* _WORK TO BE COMPLETED_
Write out the entries below exactly, but only from the line containing "camera: 60 degrees right, 15 degrees down" through the line containing "green wallet [645,104,722,159]", and without the pictures.

* _THE DATA_
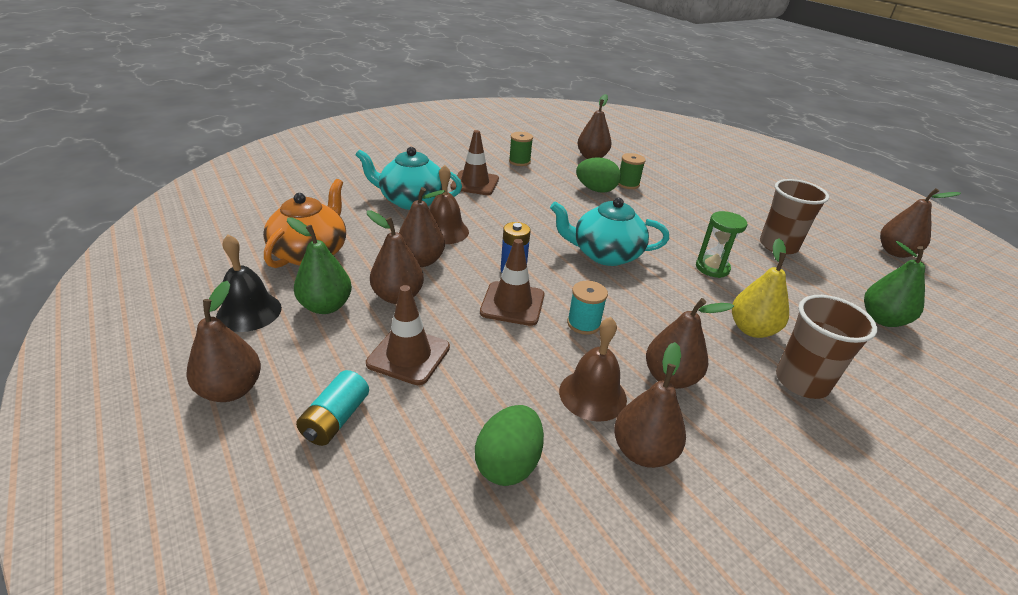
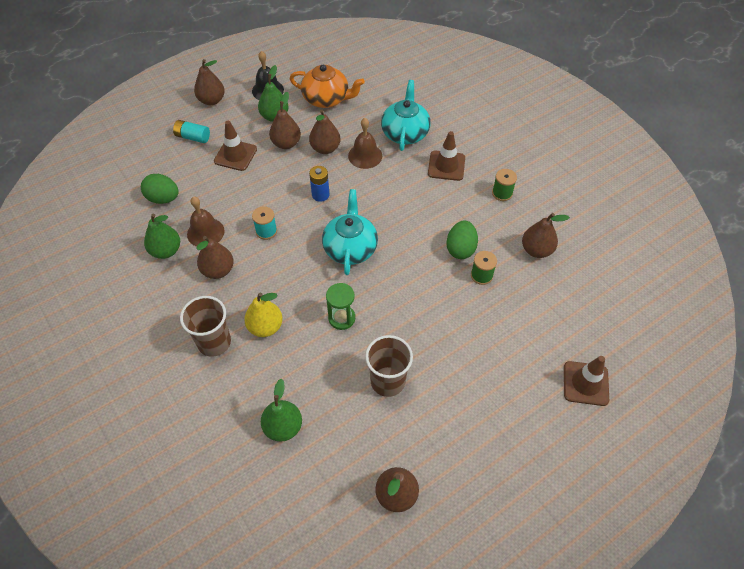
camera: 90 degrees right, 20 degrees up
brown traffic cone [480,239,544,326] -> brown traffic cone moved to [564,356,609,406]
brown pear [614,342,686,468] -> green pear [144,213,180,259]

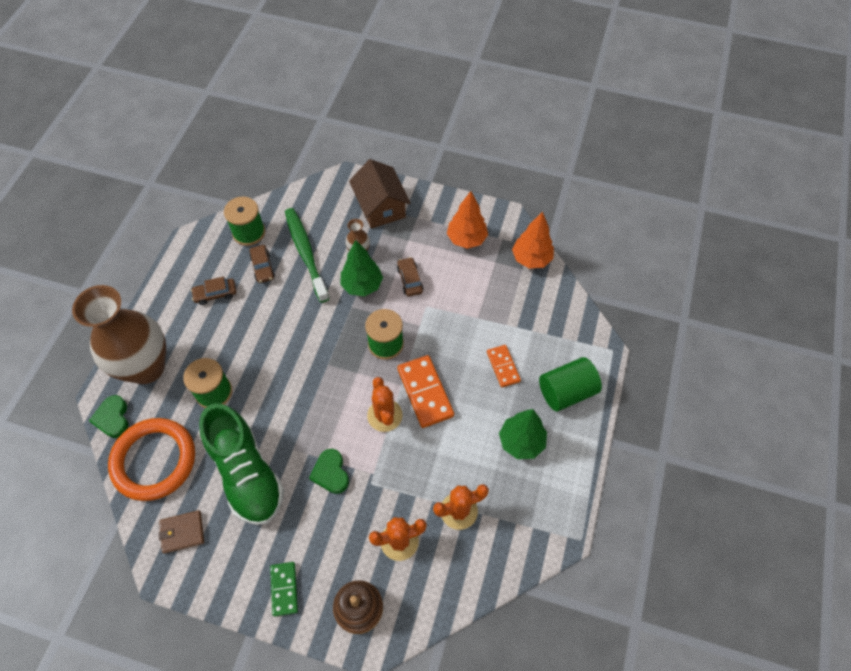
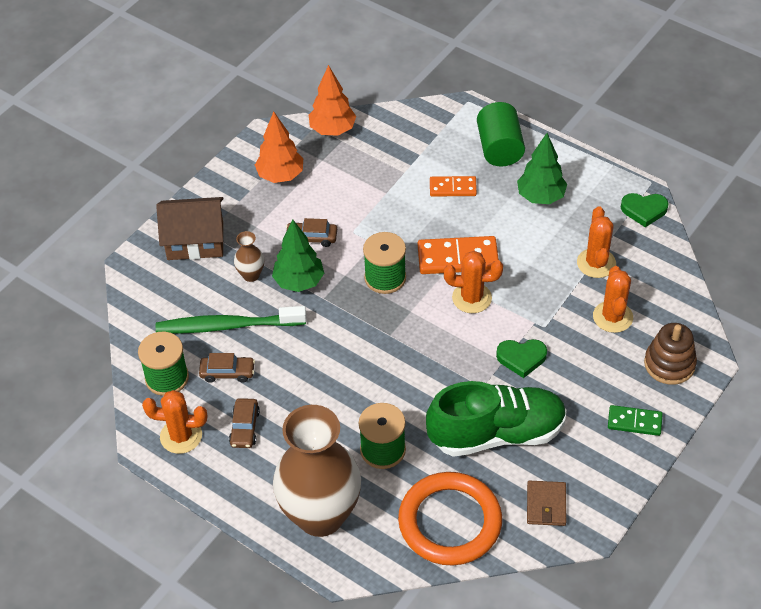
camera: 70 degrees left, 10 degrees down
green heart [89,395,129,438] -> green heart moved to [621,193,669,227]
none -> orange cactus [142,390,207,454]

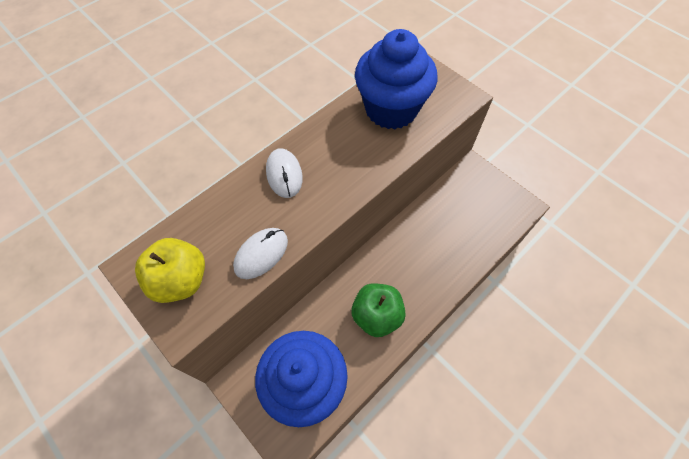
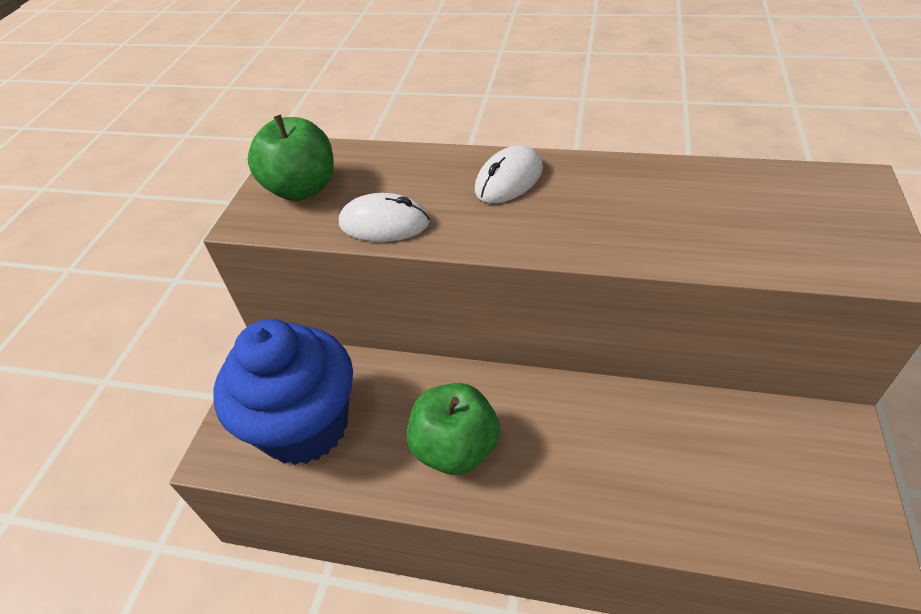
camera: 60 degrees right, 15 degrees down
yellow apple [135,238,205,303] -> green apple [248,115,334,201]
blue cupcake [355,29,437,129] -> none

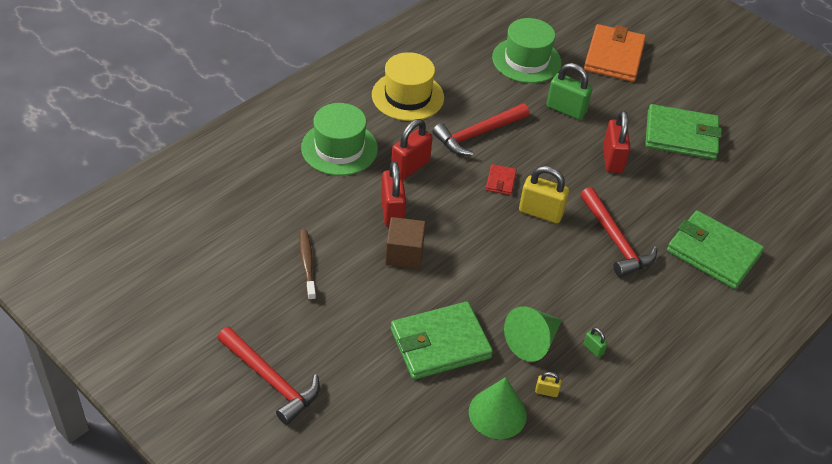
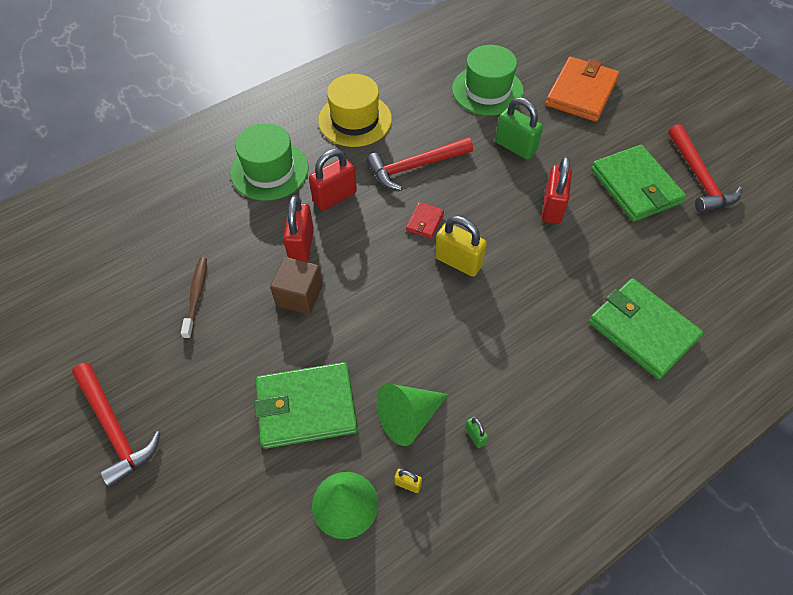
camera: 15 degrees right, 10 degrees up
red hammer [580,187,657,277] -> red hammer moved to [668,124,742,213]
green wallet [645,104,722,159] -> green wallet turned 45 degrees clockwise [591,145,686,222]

==

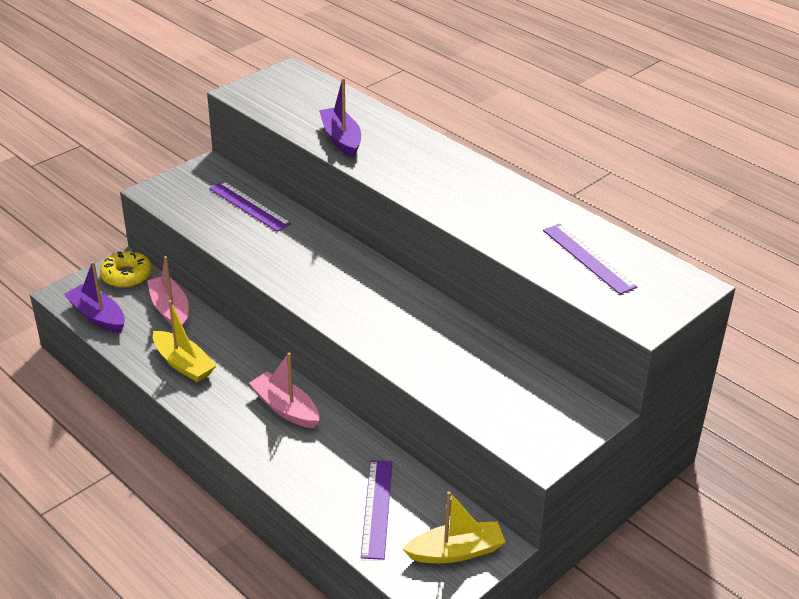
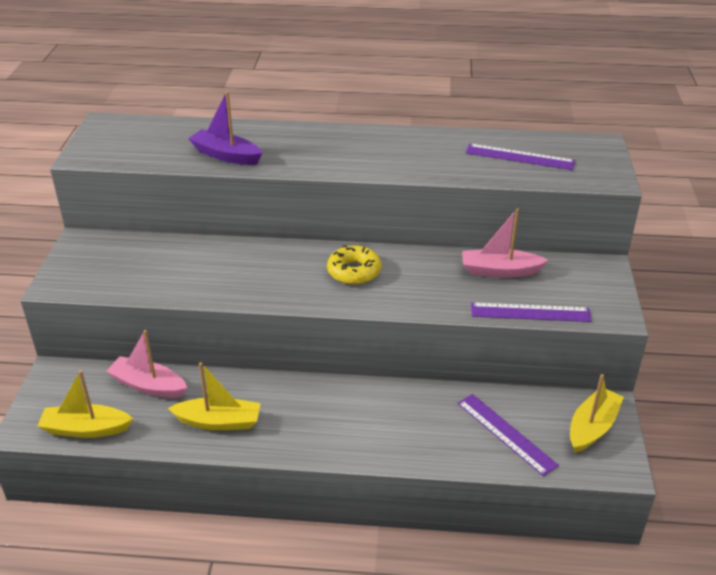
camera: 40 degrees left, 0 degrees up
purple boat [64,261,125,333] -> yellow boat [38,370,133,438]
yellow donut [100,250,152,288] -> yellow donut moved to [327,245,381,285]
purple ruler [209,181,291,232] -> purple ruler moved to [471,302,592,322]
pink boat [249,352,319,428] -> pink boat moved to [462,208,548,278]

* _RESPONSE TO THIS EXERCISE_
camera: 60 degrees right, 15 degrees down
yellow apple [135,238,205,303] -> green apple [248,115,334,201]
blue cupcake [355,29,437,129] -> none

camera: 15 degrees right, 10 degrees up
red hammer [580,187,657,277] -> red hammer moved to [668,124,742,213]
green wallet [645,104,722,159] -> green wallet turned 45 degrees clockwise [591,145,686,222]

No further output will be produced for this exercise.